* [Assigned task]
Word for word, give the data again without its pictures.

* [Supplied data]
----------
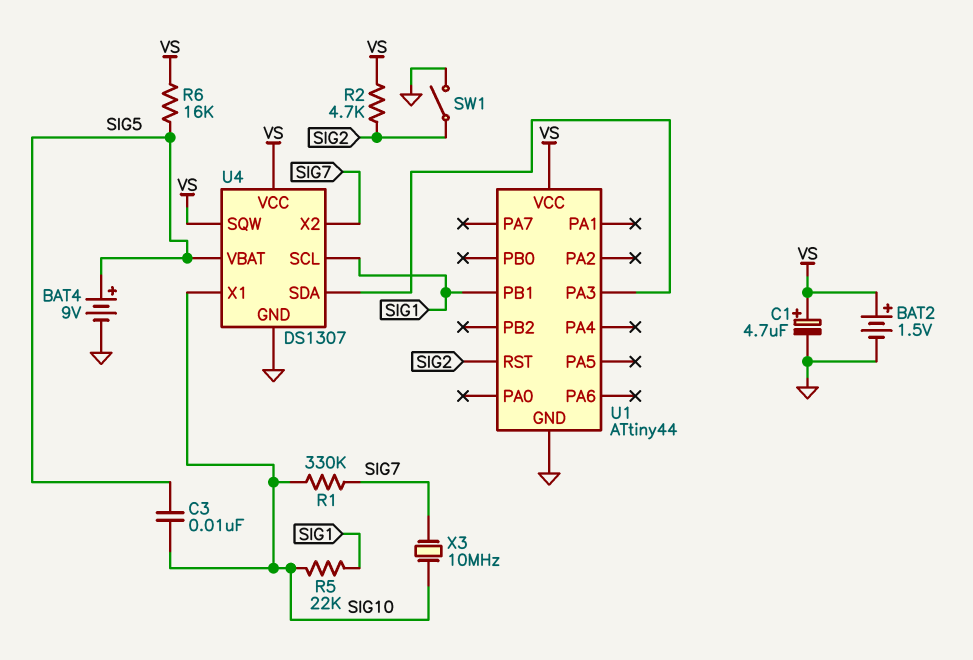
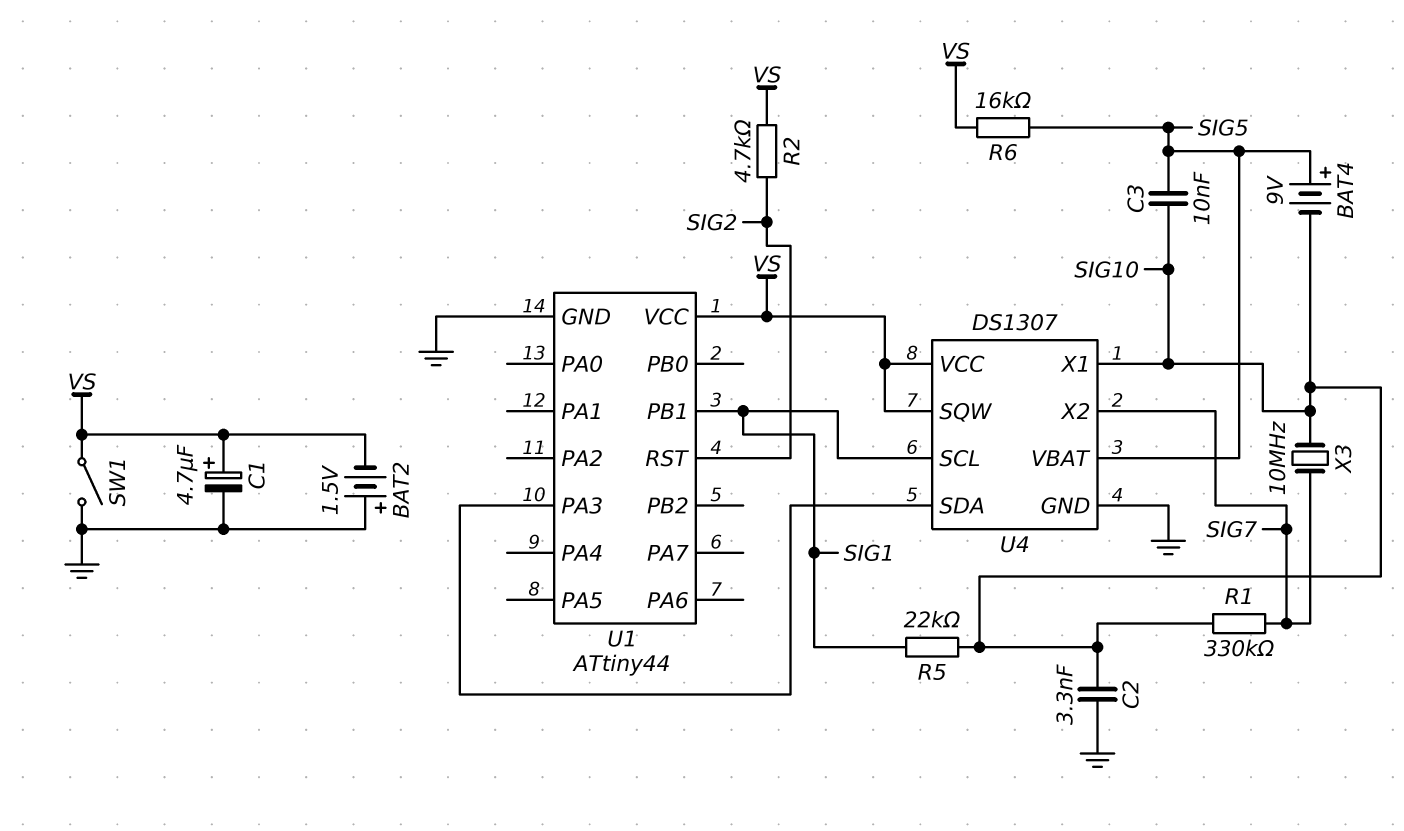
BAT2: 1.5V (plus VS, minus GND) -> 1.5V (plus GND, minus VS)
BAT4: 9V (plus SIG5, minus GND) -> 9V (plus SIG5, minus SIG10)
C2: none -> 3.3nF (GND, SIG10)
SW1: switch (GND, SIG2) -> switch (GND, VS)

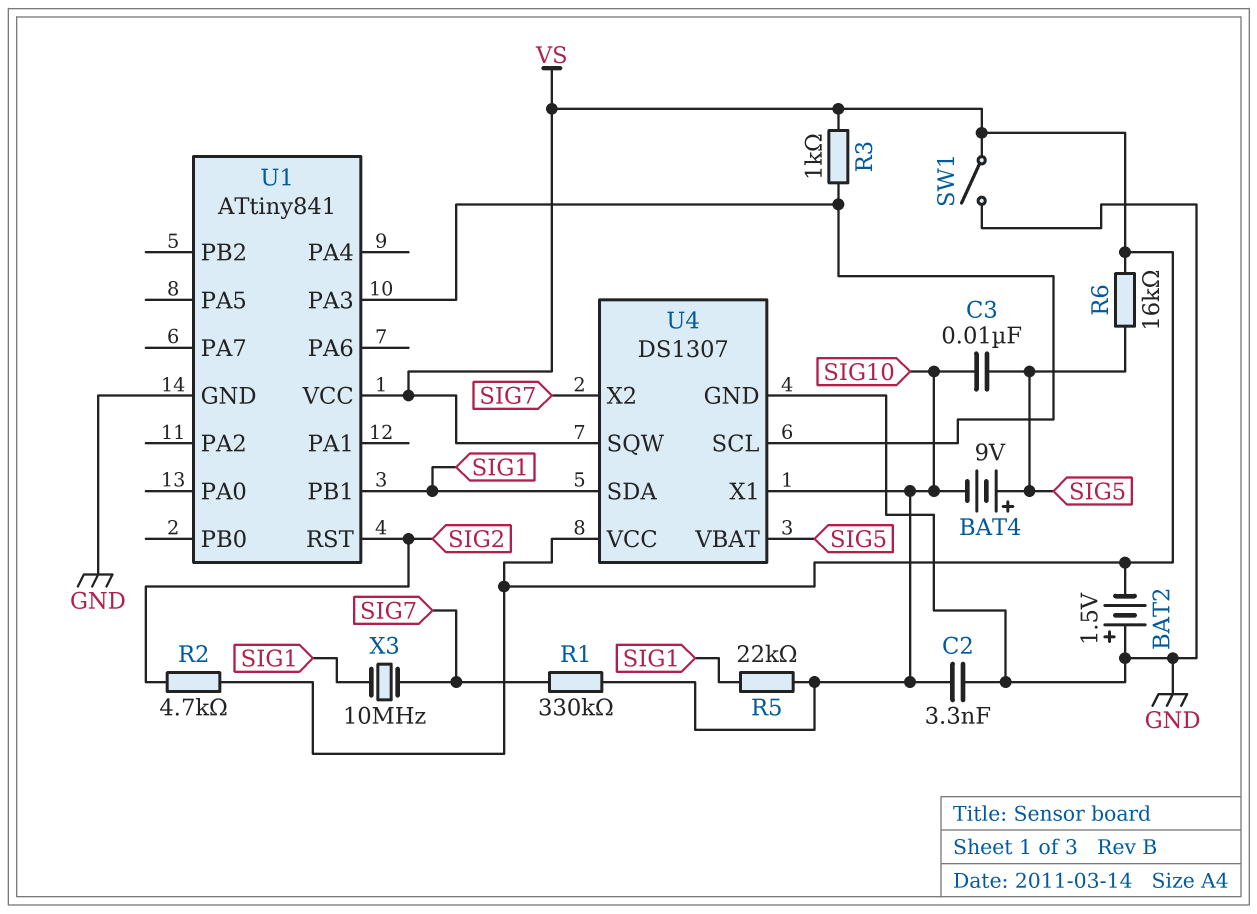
C1: 4.7uF (plus VS, minus GND) -> none
R3: none -> 1k (U1/PA3, VS)
U1: ATtiny44 -> ATtiny841
U4 pin SCL: SIG1 -> U1/PA3
U4 pin SDA: U1/PA3 -> SIG1
X3: 10MHz (SIG7, SIG10) -> 10MHz (SIG1, SIG7)

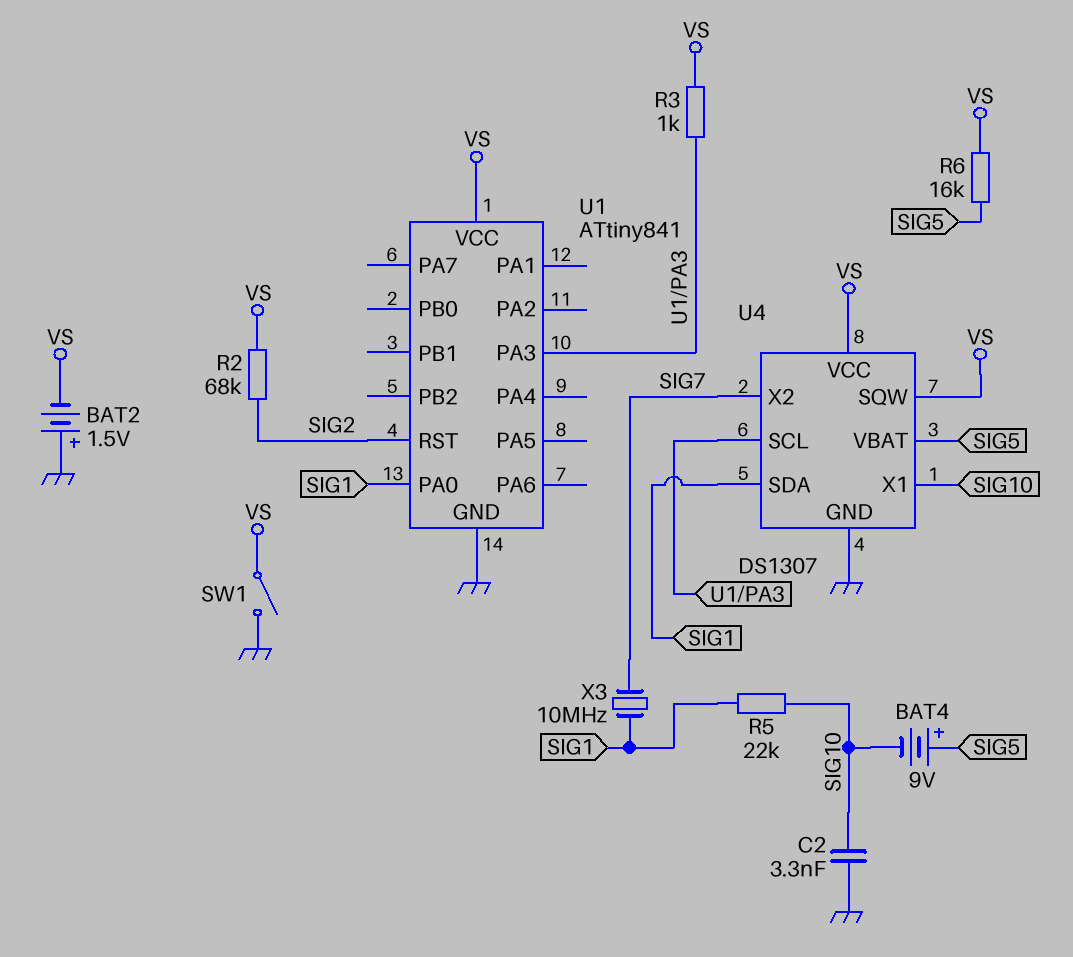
C3: 10nF (SIG5, SIG10) -> none
R1: 330k (SIG7, SIG10) -> none
R2: 4.7k (SIG2, VS) -> 68k (SIG2, VS)
U1 pin PA0: none -> SIG1
U1 pin PB1: SIG1 -> none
----------
* [Exercise response]
BAT2: 1.5V (plus VS, minus GND) -> 1.5V (plus GND, minus VS)
BAT4: 9V (plus SIG5, minus GND) -> 9V (plus SIG5, minus SIG10)
C2: none -> 3.3nF (GND, SIG10)
SW1: switch (GND, SIG2) -> switch (GND, VS)

C1: 4.7uF (plus VS, minus GND) -> none
R3: none -> 1k (U1/PA3, VS)
U1: ATtiny44 -> ATtiny841
U4 pin SCL: SIG1 -> U1/PA3
U4 pin SDA: U1/PA3 -> SIG1
X3: 10MHz (SIG7, SIG10) -> 10MHz (SIG1, SIG7)

C3: 10nF (SIG5, SIG10) -> none
R1: 330k (SIG7, SIG10) -> none
R2: 4.7k (SIG2, VS) -> 68k (SIG2, VS)
U1 pin PA0: none -> SIG1
U1 pin PB1: SIG1 -> none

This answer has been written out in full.